→ WHAT TO DO
Retype the listing in full. Change nothing.

→ INPUT RECORDS
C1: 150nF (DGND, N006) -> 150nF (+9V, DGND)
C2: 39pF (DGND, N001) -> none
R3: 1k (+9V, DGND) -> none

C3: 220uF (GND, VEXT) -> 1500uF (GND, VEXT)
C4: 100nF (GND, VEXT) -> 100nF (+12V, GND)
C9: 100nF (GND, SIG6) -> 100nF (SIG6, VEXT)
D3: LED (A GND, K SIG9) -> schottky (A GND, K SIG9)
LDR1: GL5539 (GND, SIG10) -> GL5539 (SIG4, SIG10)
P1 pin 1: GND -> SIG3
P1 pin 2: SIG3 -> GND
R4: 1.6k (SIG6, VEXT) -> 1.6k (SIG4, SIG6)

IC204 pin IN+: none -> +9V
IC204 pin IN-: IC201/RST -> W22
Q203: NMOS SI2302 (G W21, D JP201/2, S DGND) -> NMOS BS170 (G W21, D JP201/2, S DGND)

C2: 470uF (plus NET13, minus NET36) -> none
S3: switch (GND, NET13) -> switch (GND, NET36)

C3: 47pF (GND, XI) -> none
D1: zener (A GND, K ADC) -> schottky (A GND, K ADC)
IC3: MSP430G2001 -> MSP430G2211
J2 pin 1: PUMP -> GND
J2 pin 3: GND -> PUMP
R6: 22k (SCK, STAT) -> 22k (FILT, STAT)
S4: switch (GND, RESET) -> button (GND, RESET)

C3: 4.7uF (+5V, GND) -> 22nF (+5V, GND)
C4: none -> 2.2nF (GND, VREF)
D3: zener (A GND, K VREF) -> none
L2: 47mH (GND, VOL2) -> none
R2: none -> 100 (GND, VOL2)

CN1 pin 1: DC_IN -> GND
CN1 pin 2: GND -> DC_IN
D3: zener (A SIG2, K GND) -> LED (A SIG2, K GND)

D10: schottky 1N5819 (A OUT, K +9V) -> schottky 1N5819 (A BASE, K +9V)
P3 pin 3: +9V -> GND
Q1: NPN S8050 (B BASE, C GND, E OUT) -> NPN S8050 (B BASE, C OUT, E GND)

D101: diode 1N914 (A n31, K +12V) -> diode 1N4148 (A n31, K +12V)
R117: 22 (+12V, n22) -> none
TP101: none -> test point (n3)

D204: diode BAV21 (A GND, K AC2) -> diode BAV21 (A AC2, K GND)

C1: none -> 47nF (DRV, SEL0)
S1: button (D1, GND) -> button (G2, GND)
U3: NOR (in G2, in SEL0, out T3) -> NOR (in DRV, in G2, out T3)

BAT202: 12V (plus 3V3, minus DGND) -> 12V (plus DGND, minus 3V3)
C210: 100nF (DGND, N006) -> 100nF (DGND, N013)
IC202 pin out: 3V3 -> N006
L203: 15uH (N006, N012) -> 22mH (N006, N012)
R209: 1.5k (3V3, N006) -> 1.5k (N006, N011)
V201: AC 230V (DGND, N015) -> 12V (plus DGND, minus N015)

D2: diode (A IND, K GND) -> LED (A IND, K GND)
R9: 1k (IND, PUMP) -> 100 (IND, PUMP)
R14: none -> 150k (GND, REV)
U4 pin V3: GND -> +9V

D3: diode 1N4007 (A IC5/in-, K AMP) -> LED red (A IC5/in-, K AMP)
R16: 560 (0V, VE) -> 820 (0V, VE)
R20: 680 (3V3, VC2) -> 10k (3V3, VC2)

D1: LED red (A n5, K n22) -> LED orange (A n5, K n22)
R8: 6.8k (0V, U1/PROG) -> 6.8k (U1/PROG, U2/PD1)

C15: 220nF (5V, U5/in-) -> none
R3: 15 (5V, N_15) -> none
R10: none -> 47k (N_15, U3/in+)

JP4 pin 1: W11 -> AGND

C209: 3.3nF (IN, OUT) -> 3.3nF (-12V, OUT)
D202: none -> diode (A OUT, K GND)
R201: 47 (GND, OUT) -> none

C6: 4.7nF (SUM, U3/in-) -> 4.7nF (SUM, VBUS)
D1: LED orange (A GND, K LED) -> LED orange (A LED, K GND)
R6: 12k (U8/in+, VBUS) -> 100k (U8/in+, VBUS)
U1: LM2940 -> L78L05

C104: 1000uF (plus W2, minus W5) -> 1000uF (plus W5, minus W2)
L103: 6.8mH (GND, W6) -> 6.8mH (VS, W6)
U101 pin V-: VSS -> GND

→ YOUR SOLUTION
C1: 150nF (DGND, N006) -> 150nF (+9V, DGND)
C2: 39pF (DGND, N001) -> none
R3: 1k (+9V, DGND) -> none

C3: 220uF (GND, VEXT) -> 1500uF (GND, VEXT)
C4: 100nF (GND, VEXT) -> 100nF (+12V, GND)
C9: 100nF (GND, SIG6) -> 100nF (SIG6, VEXT)
D3: LED (A GND, K SIG9) -> schottky (A GND, K SIG9)
LDR1: GL5539 (GND, SIG10) -> GL5539 (SIG4, SIG10)
P1 pin 1: GND -> SIG3
P1 pin 2: SIG3 -> GND
R4: 1.6k (SIG6, VEXT) -> 1.6k (SIG4, SIG6)

IC204 pin IN+: none -> +9V
IC204 pin IN-: IC201/RST -> W22
Q203: NMOS SI2302 (G W21, D JP201/2, S DGND) -> NMOS BS170 (G W21, D JP201/2, S DGND)

C2: 470uF (plus NET13, minus NET36) -> none
S3: switch (GND, NET13) -> switch (GND, NET36)

C3: 47pF (GND, XI) -> none
D1: zener (A GND, K ADC) -> schottky (A GND, K ADC)
IC3: MSP430G2001 -> MSP430G2211
J2 pin 1: PUMP -> GND
J2 pin 3: GND -> PUMP
R6: 22k (SCK, STAT) -> 22k (FILT, STAT)
S4: switch (GND, RESET) -> button (GND, RESET)

C3: 4.7uF (+5V, GND) -> 22nF (+5V, GND)
C4: none -> 2.2nF (GND, VREF)
D3: zener (A GND, K VREF) -> none
L2: 47mH (GND, VOL2) -> none
R2: none -> 100 (GND, VOL2)

CN1 pin 1: DC_IN -> GND
CN1 pin 2: GND -> DC_IN
D3: zener (A SIG2, K GND) -> LED (A SIG2, K GND)

D10: schottky 1N5819 (A OUT, K +9V) -> schottky 1N5819 (A BASE, K +9V)
P3 pin 3: +9V -> GND
Q1: NPN S8050 (B BASE, C GND, E OUT) -> NPN S8050 (B BASE, C OUT, E GND)

D101: diode 1N914 (A n31, K +12V) -> diode 1N4148 (A n31, K +12V)
R117: 22 (+12V, n22) -> none
TP101: none -> test point (n3)

D204: diode BAV21 (A GND, K AC2) -> diode BAV21 (A AC2, K GND)

C1: none -> 47nF (DRV, SEL0)
S1: button (D1, GND) -> button (G2, GND)
U3: NOR (in G2, in SEL0, out T3) -> NOR (in DRV, in G2, out T3)

BAT202: 12V (plus 3V3, minus DGND) -> 12V (plus DGND, minus 3V3)
C210: 100nF (DGND, N006) -> 100nF (DGND, N013)
IC202 pin out: 3V3 -> N006
L203: 15uH (N006, N012) -> 22mH (N006, N012)
R209: 1.5k (3V3, N006) -> 1.5k (N006, N011)
V201: AC 230V (DGND, N015) -> 12V (plus DGND, minus N015)

D2: diode (A IND, K GND) -> LED (A IND, K GND)
R9: 1k (IND, PUMP) -> 100 (IND, PUMP)
R14: none -> 150k (GND, REV)
U4 pin V3: GND -> +9V

D3: diode 1N4007 (A IC5/in-, K AMP) -> LED red (A IC5/in-, K AMP)
R16: 560 (0V, VE) -> 820 (0V, VE)
R20: 680 (3V3, VC2) -> 10k (3V3, VC2)

D1: LED red (A n5, K n22) -> LED orange (A n5, K n22)
R8: 6.8k (0V, U1/PROG) -> 6.8k (U1/PROG, U2/PD1)

C15: 220nF (5V, U5/in-) -> none
R3: 15 (5V, N_15) -> none
R10: none -> 47k (N_15, U3/in+)

JP4 pin 1: W11 -> AGND

C209: 3.3nF (IN, OUT) -> 3.3nF (-12V, OUT)
D202: none -> diode (A OUT, K GND)
R201: 47 (GND, OUT) -> none

C6: 4.7nF (SUM, U3/in-) -> 4.7nF (SUM, VBUS)
D1: LED orange (A GND, K LED) -> LED orange (A LED, K GND)
R6: 12k (U8/in+, VBUS) -> 100k (U8/in+, VBUS)
U1: LM2940 -> L78L05

C104: 1000uF (plus W2, minus W5) -> 1000uF (plus W5, minus W2)
L103: 6.8mH (GND, W6) -> 6.8mH (VS, W6)
U101 pin V-: VSS -> GND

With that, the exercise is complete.